(Supplied information Opens)

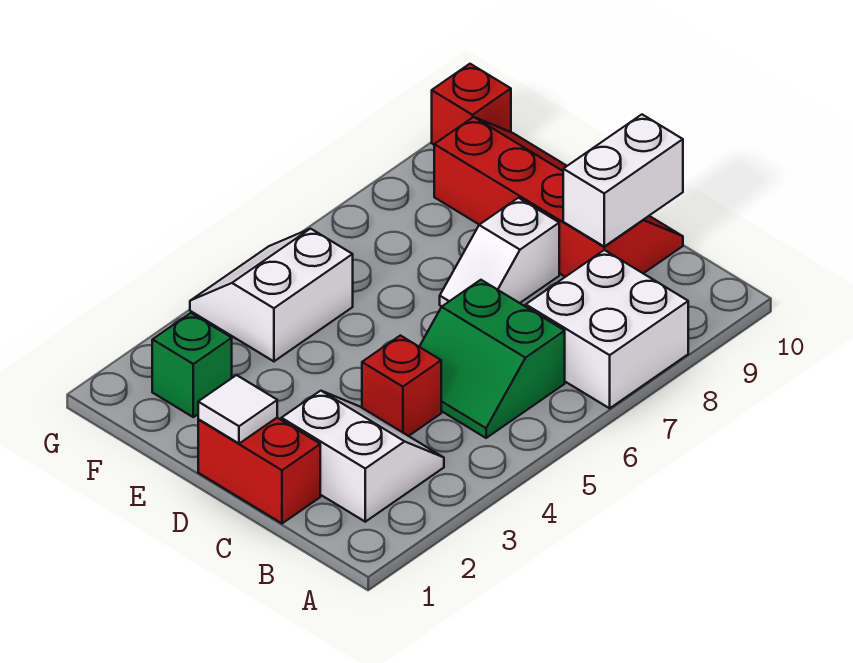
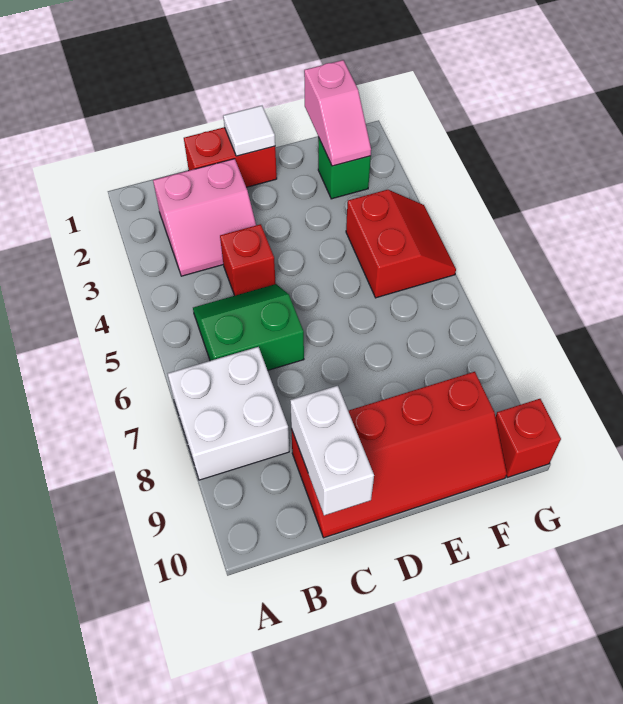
white slope B2:C3 level 1 top 2 -> pink slope B2:C3 level 1 top 2
white slope D7:D8 level 1 top 8 -> none
none -> pink slope F1:F2 level 2 top 1
white slope F4:G5 level 1 top F -> red slope F4:G5 level 1 top F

(Supplied information Closes)

- Work request: Write the lines above out again exactly, without any of their pictures.

- Exercise result:
white slope B2:C3 level 1 top 2 -> pink slope B2:C3 level 1 top 2
white slope D7:D8 level 1 top 8 -> none
none -> pink slope F1:F2 level 2 top 1
white slope F4:G5 level 1 top F -> red slope F4:G5 level 1 top F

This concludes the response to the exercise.